(begin)

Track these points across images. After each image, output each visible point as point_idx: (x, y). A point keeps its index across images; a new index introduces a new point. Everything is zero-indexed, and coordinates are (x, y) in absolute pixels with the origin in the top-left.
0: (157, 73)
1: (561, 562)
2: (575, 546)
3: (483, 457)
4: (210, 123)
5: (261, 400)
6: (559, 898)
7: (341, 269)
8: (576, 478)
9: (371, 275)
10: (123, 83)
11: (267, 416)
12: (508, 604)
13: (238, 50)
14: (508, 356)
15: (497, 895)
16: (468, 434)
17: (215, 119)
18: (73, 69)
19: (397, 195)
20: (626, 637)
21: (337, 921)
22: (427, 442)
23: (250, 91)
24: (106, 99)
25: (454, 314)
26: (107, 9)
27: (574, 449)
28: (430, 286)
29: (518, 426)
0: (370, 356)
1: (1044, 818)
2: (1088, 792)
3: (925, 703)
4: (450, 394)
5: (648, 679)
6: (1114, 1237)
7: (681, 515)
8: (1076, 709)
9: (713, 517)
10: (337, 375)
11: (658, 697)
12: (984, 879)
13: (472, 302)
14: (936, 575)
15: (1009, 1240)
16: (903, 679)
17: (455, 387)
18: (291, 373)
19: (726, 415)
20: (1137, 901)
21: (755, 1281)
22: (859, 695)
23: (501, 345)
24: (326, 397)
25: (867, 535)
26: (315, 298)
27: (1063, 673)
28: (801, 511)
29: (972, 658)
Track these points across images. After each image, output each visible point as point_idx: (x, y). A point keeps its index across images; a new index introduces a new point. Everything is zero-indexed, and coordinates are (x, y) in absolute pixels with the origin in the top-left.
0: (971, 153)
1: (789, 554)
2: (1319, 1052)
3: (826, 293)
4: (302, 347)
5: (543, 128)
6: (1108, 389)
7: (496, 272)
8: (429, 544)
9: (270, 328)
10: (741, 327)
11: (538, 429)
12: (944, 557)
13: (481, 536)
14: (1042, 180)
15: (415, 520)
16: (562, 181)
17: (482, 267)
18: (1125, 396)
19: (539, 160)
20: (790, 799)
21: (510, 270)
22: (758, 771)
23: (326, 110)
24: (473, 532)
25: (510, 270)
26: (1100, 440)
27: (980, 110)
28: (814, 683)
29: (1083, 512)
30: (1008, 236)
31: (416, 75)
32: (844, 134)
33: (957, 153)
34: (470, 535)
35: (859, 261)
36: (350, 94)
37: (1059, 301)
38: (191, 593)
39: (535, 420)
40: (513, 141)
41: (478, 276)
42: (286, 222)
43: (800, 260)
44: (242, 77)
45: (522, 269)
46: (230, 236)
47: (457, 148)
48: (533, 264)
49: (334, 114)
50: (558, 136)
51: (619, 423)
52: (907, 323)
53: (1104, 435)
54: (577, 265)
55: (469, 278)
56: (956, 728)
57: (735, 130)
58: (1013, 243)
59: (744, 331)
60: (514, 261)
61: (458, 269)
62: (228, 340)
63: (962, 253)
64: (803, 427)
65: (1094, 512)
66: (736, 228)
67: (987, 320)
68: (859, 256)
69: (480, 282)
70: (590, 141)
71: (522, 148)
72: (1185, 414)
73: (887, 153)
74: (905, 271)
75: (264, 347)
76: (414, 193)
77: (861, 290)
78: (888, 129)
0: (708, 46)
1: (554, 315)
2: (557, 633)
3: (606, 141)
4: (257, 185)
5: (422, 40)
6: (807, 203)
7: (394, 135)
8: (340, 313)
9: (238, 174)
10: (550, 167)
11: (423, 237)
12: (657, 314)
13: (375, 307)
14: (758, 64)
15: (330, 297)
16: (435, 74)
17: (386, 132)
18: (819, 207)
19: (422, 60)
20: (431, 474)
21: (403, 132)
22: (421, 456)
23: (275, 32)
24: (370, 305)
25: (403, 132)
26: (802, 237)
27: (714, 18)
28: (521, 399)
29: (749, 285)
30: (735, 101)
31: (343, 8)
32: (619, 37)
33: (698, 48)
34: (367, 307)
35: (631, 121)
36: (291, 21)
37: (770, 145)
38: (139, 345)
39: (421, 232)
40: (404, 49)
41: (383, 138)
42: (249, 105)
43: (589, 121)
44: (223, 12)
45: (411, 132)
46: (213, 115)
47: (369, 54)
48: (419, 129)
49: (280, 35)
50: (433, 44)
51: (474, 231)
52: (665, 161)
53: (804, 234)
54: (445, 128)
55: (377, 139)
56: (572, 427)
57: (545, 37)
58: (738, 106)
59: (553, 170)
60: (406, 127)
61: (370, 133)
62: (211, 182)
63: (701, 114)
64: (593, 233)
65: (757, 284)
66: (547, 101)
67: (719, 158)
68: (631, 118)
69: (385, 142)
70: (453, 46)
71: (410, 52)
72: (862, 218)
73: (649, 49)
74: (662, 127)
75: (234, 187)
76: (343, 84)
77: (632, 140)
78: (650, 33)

(end)

Copy all of the lines above, changing nothing.

_Result:_
Track these points across images. After each image, output each visible point as point_idx: (x, y). A point keeps its index across images; a new index introduces a new point. Everything is zero-indexed, and coordinates are (x, y) in absolute pixels with the origin in the top-left.
0: (157, 73)
1: (561, 562)
2: (575, 546)
3: (483, 457)
4: (210, 123)
5: (261, 400)
6: (559, 898)
7: (341, 269)
8: (576, 478)
9: (371, 275)
10: (123, 83)
11: (267, 416)
12: (508, 604)
13: (238, 50)
14: (508, 356)
15: (497, 895)
16: (468, 434)
17: (215, 119)
18: (73, 69)
19: (397, 195)
20: (626, 637)
21: (337, 921)
22: (427, 442)
23: (250, 91)
24: (106, 99)
25: (454, 314)
26: (107, 9)
27: (574, 449)
28: (430, 286)
29: (518, 426)
0: (370, 356)
1: (1044, 818)
2: (1088, 792)
3: (925, 703)
4: (450, 394)
5: (648, 679)
6: (1114, 1237)
7: (681, 515)
8: (1076, 709)
9: (713, 517)
10: (337, 375)
11: (658, 697)
12: (984, 879)
13: (472, 302)
14: (936, 575)
15: (1009, 1240)
16: (903, 679)
17: (455, 387)
18: (291, 373)
19: (726, 415)
20: (1137, 901)
21: (755, 1281)
22: (859, 695)
23: (501, 345)
24: (326, 397)
25: (867, 535)
26: (315, 298)
27: (1063, 673)
28: (801, 511)
29: (972, 658)
Track these points across images. After each image, output each visible point as point_idx: (x, y). A point keeps its index across images; a new index introduces a new point. Everything is zero-indexed, and coordinates are (x, y) in absolute pixels with the origin in the top-left.
0: (971, 153)
1: (789, 554)
2: (1319, 1052)
3: (826, 293)
4: (302, 347)
5: (543, 128)
6: (1108, 389)
7: (496, 272)
8: (429, 544)
9: (270, 328)
10: (741, 327)
11: (538, 429)
12: (944, 557)
13: (481, 536)
14: (1042, 180)
15: (415, 520)
16: (562, 181)
17: (482, 267)
18: (1125, 396)
19: (539, 160)
20: (790, 799)
21: (510, 270)
22: (758, 771)
23: (326, 110)
24: (473, 532)
25: (510, 270)
26: (1100, 440)
27: (980, 110)
28: (814, 683)
29: (1083, 512)
30: (1008, 236)
31: (416, 75)
32: (844, 134)
33: (957, 153)
34: (470, 535)
35: (859, 261)
36: (350, 94)
37: (1059, 301)
38: (191, 593)
39: (535, 420)
40: (513, 141)
41: (478, 276)
42: (286, 222)
43: (800, 260)
44: (242, 77)
45: (522, 269)
46: (230, 236)
47: (457, 148)
48: (533, 264)
49: (334, 114)
50: (558, 136)
51: (619, 423)
52: (907, 323)
53: (1104, 435)
54: (577, 265)
55: (469, 278)
56: (956, 728)
57: (735, 130)
58: (1013, 243)
59: (744, 331)
60: (514, 261)
61: (458, 269)
62: (228, 340)
63: (962, 253)
64: (803, 427)
65: (1094, 512)
66: (736, 228)
67: (987, 320)
68: (859, 256)
69: (480, 282)
70: (590, 141)
71: (522, 148)
72: (1185, 414)
73: (887, 153)
74: (905, 271)
75: (264, 347)
76: (414, 193)
77: (861, 290)
78: (888, 129)
0: (708, 46)
1: (554, 315)
2: (557, 633)
3: (606, 141)
4: (257, 185)
5: (422, 40)
6: (807, 203)
7: (394, 135)
8: (340, 313)
9: (238, 174)
10: (550, 167)
11: (423, 237)
12: (657, 314)
13: (375, 307)
14: (758, 64)
15: (330, 297)
16: (435, 74)
17: (386, 132)
18: (819, 207)
19: (422, 60)
20: (431, 474)
21: (403, 132)
22: (421, 456)
23: (275, 32)
24: (370, 305)
25: (403, 132)
26: (802, 237)
27: (714, 18)
28: (521, 399)
29: (749, 285)
30: (735, 101)
31: (343, 8)
32: (619, 37)
33: (698, 48)
34: (367, 307)
35: (631, 121)
36: (291, 21)
37: (770, 145)
38: (139, 345)
39: (421, 232)
40: (404, 49)
41: (383, 138)
42: (249, 105)
43: (589, 121)
44: (223, 12)
45: (411, 132)
46: (213, 115)
47: (369, 54)
48: (419, 129)
49: (280, 35)
50: (433, 44)
51: (474, 231)
52: (665, 161)
53: (804, 234)
54: (445, 128)
55: (377, 139)
56: (572, 427)
57: (545, 37)
58: (738, 106)
59: (553, 170)
60: (406, 127)
61: (370, 133)
62: (211, 182)
63: (701, 114)
64: (593, 233)
65: (757, 284)
66: (547, 101)
67: (719, 158)
68: (631, 118)
69: (385, 142)
70: (453, 46)
71: (410, 52)
72: (862, 218)
73: (649, 49)
74: (662, 127)
75: (234, 187)
76: (343, 84)
77: (632, 140)
78: (650, 33)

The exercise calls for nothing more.